Object correspondence data -
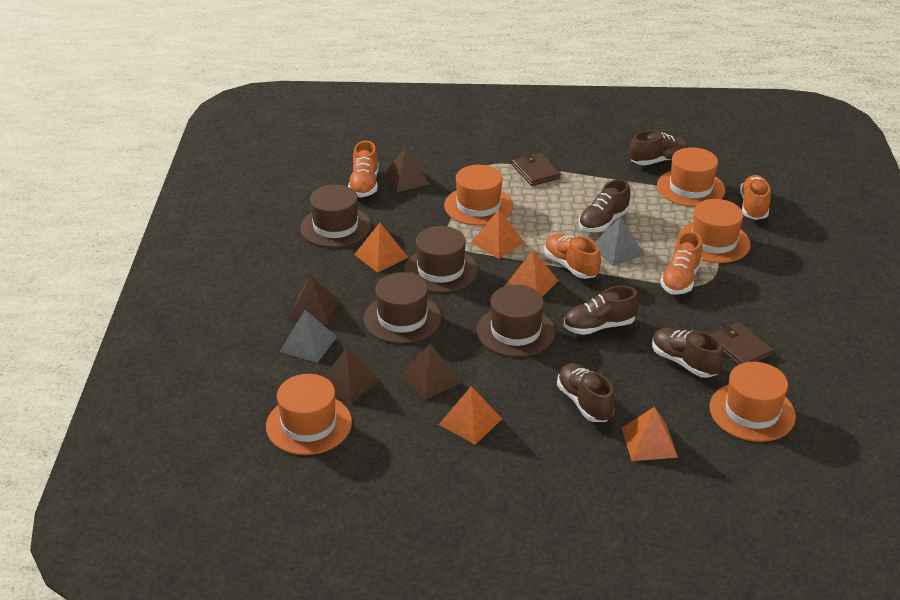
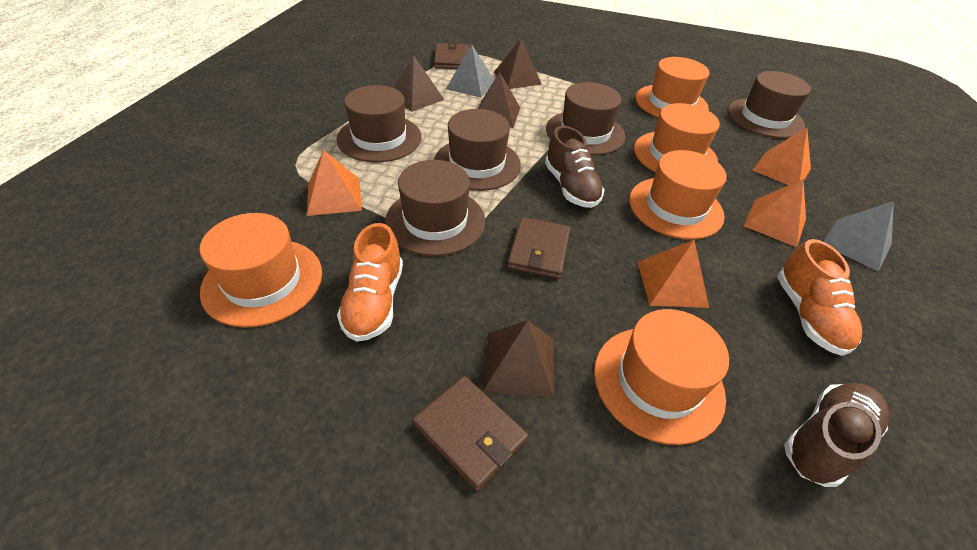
brown hat: 4 -> 5
brown shoe: 5 -> 2
brown wallet: 2 -> 3
orange pyramid: 5 -> 4
orange shoe: 4 -> 2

DESCRIPTION OF THE TASK - Work out how many lines in the records hold the word "brown", and answer with that number alone.

SOLUTION TO THIS EXERCISE - 3